Spatial object tracking data:
↓
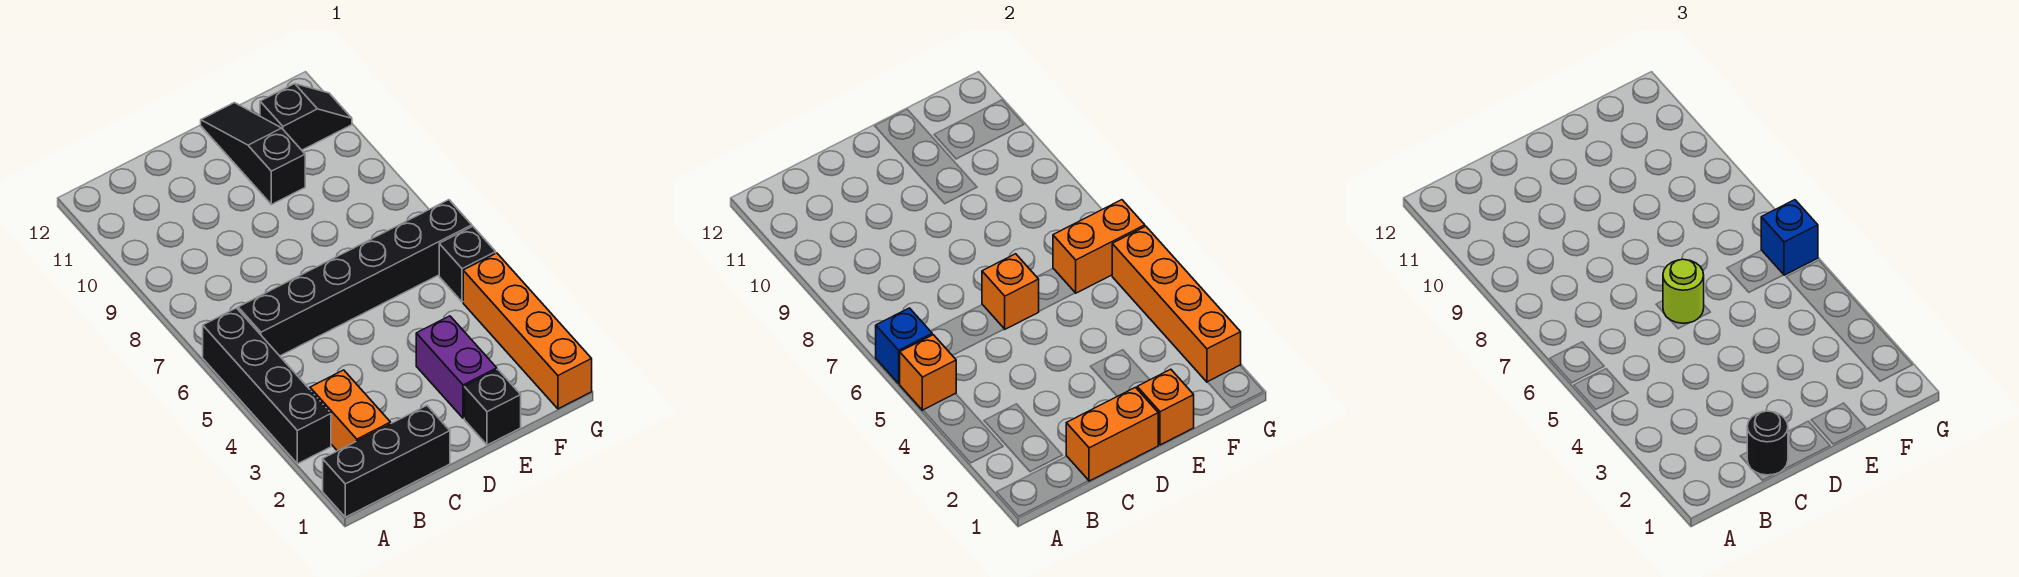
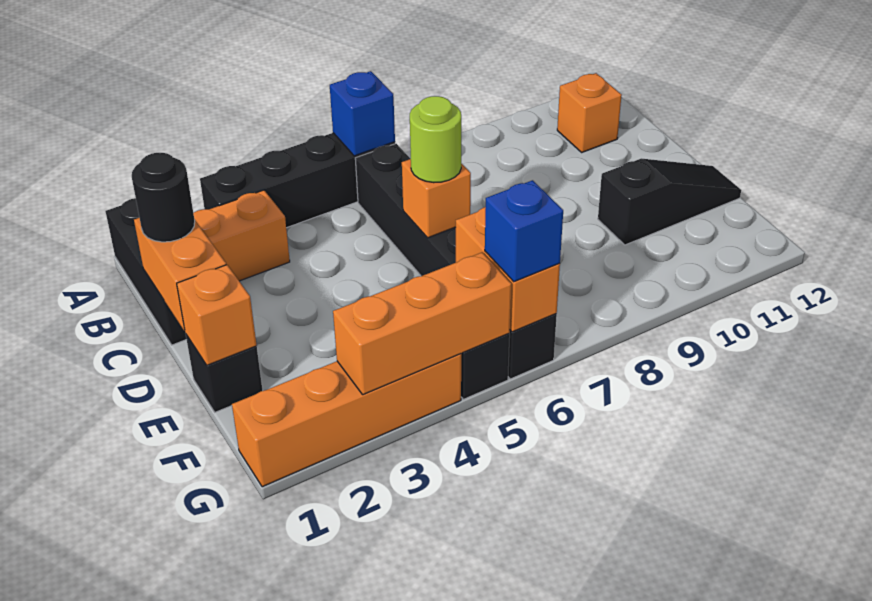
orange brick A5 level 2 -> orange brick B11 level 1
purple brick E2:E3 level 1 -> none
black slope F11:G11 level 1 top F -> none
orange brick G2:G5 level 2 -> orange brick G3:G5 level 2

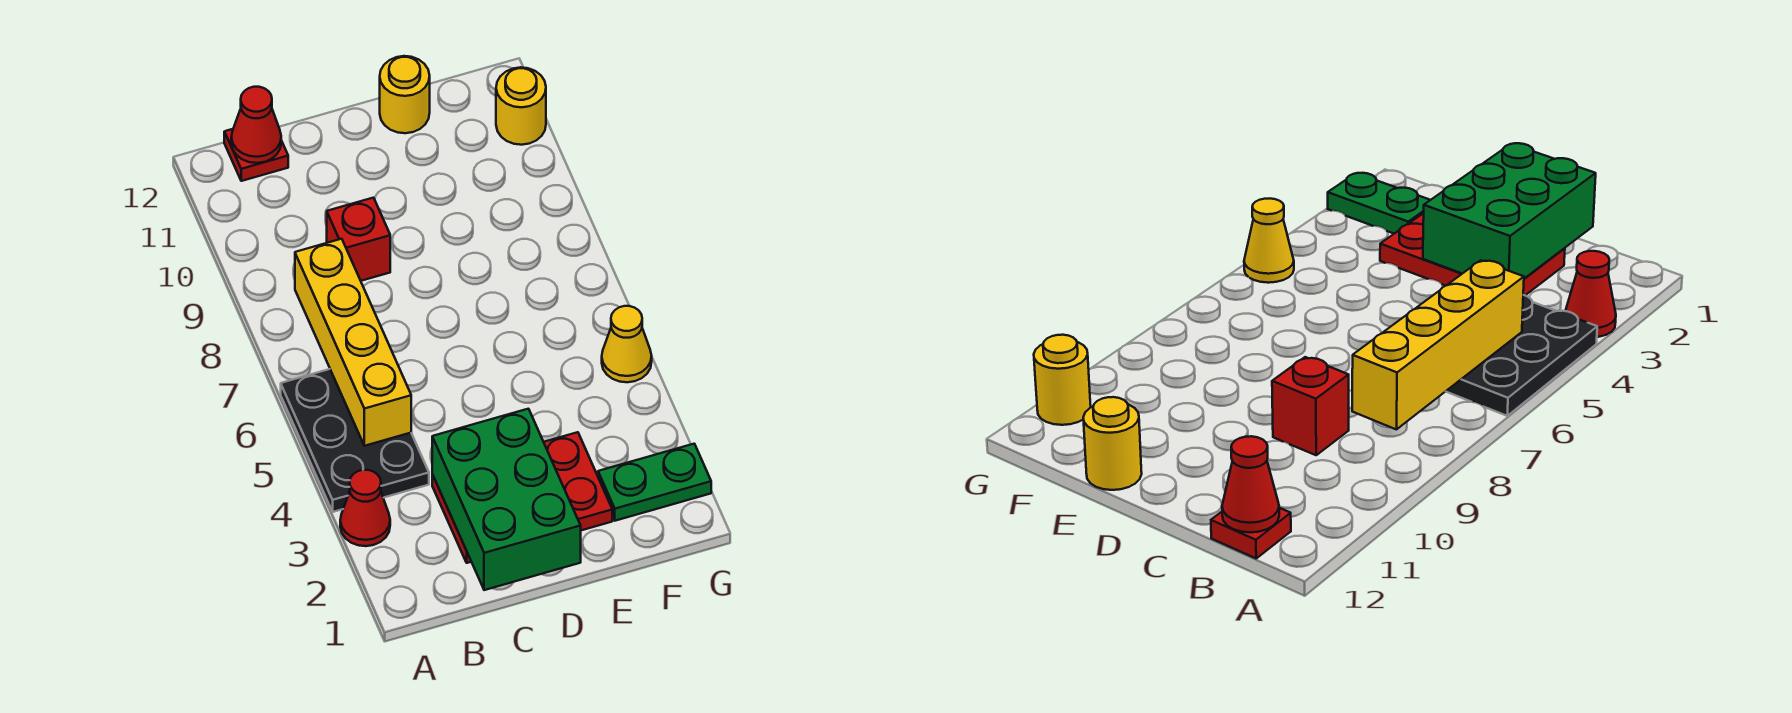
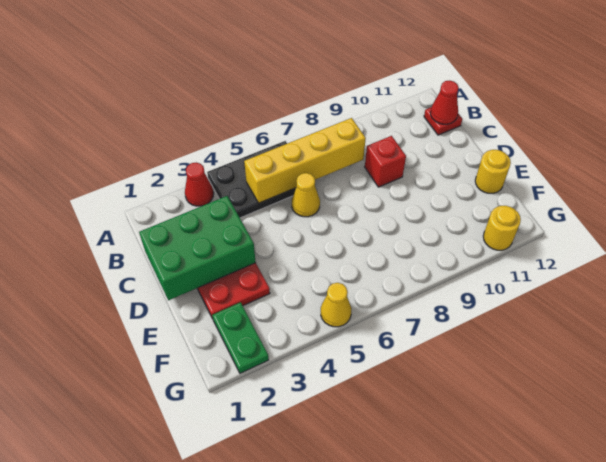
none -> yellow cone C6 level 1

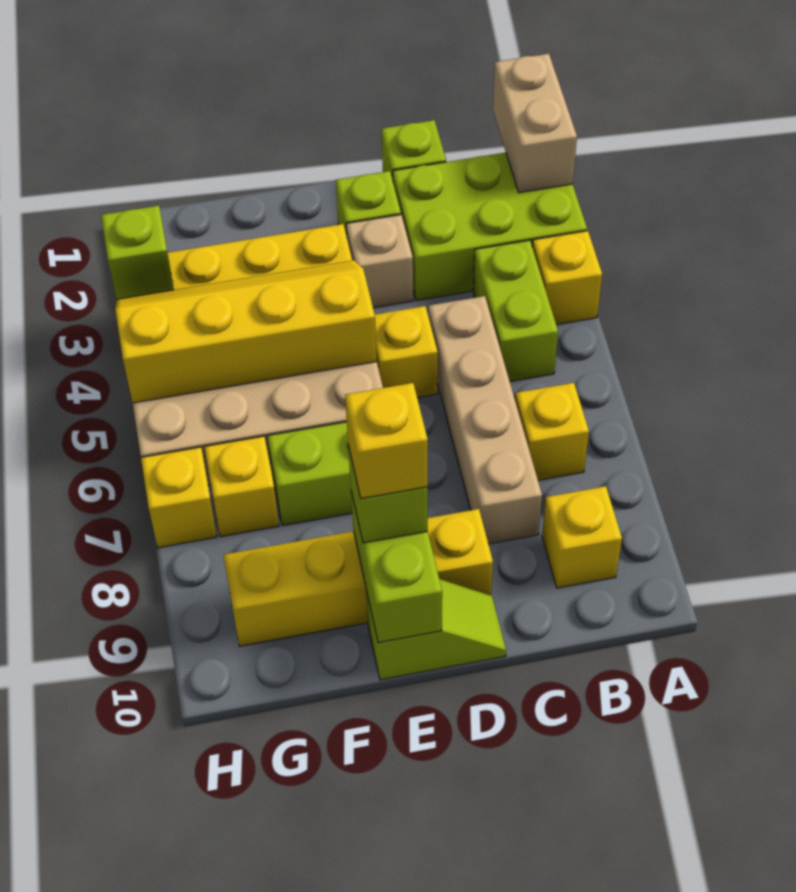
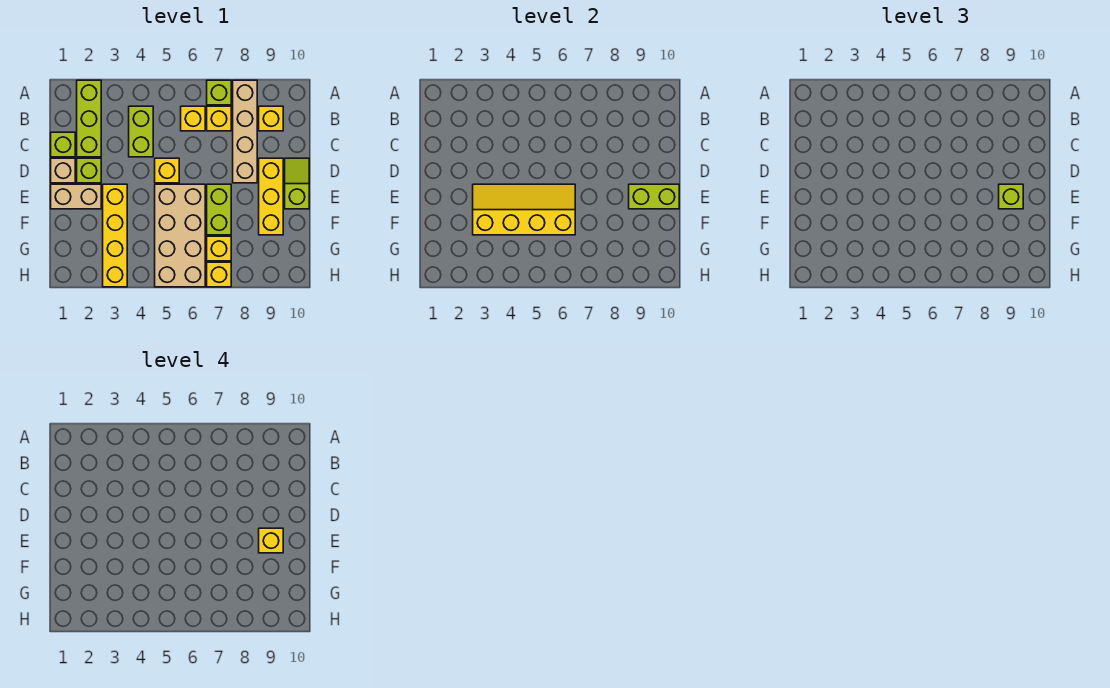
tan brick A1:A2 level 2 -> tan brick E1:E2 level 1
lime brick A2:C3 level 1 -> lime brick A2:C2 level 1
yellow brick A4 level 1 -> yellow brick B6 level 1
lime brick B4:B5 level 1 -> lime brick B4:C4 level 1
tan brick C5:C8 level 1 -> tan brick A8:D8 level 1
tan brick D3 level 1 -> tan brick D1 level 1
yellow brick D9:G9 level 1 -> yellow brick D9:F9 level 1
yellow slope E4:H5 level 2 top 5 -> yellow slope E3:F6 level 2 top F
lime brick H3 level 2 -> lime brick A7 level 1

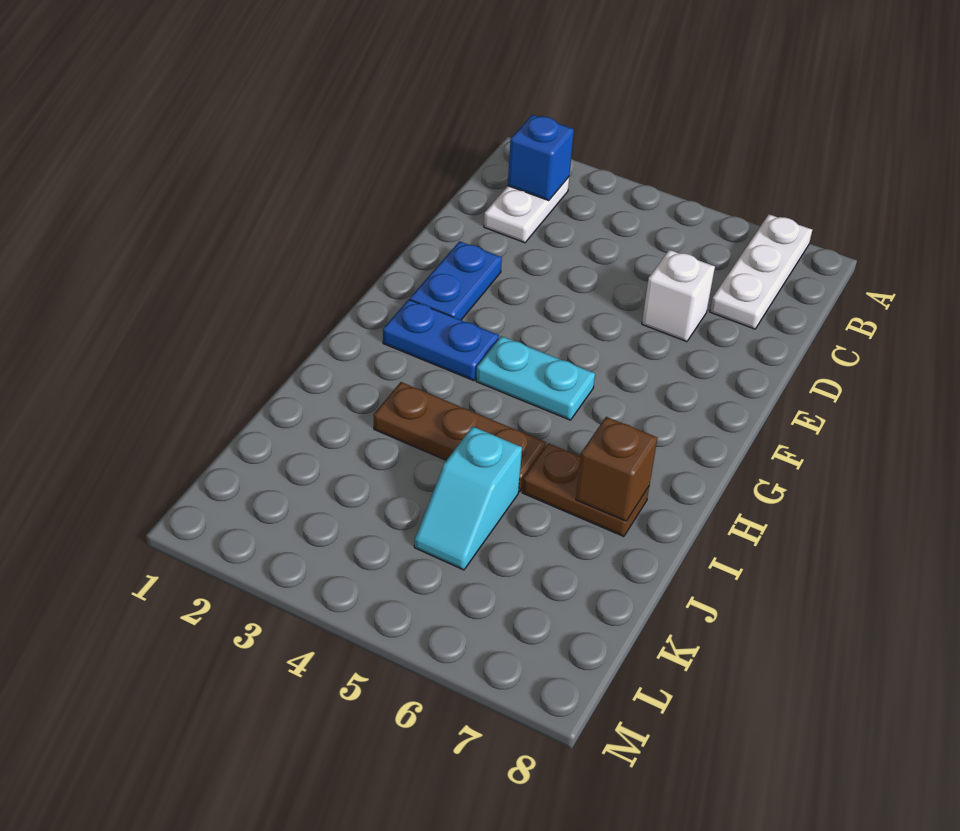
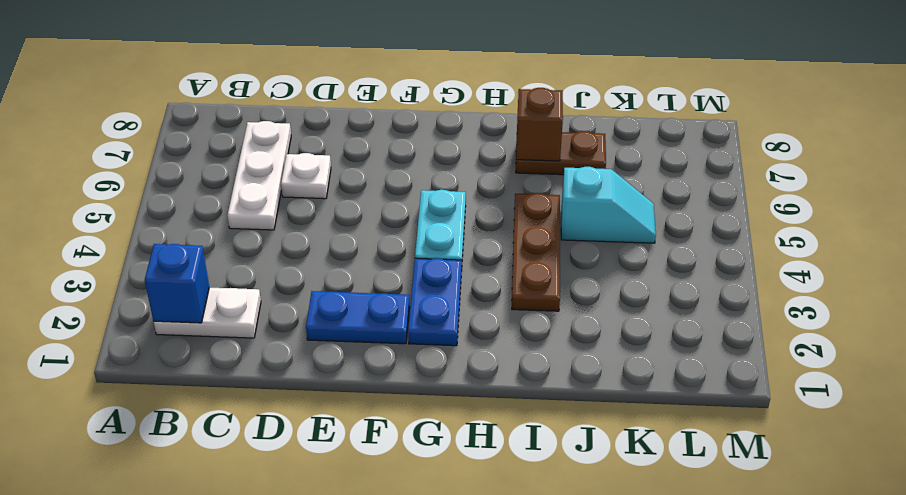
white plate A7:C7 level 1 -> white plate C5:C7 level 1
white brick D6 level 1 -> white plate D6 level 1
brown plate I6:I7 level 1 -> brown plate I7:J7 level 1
↑
▸ ACTIVITY: Your reply should hold every line above exactly as written and none of the pictures.

▸ OUTPUT OF THE EXERCISE:
orange brick A5 level 2 -> orange brick B11 level 1
purple brick E2:E3 level 1 -> none
black slope F11:G11 level 1 top F -> none
orange brick G2:G5 level 2 -> orange brick G3:G5 level 2

none -> yellow cone C6 level 1

tan brick A1:A2 level 2 -> tan brick E1:E2 level 1
lime brick A2:C3 level 1 -> lime brick A2:C2 level 1
yellow brick A4 level 1 -> yellow brick B6 level 1
lime brick B4:B5 level 1 -> lime brick B4:C4 level 1
tan brick C5:C8 level 1 -> tan brick A8:D8 level 1
tan brick D3 level 1 -> tan brick D1 level 1
yellow brick D9:G9 level 1 -> yellow brick D9:F9 level 1
yellow slope E4:H5 level 2 top 5 -> yellow slope E3:F6 level 2 top F
lime brick H3 level 2 -> lime brick A7 level 1

white plate A7:C7 level 1 -> white plate C5:C7 level 1
white brick D6 level 1 -> white plate D6 level 1
brown plate I6:I7 level 1 -> brown plate I7:J7 level 1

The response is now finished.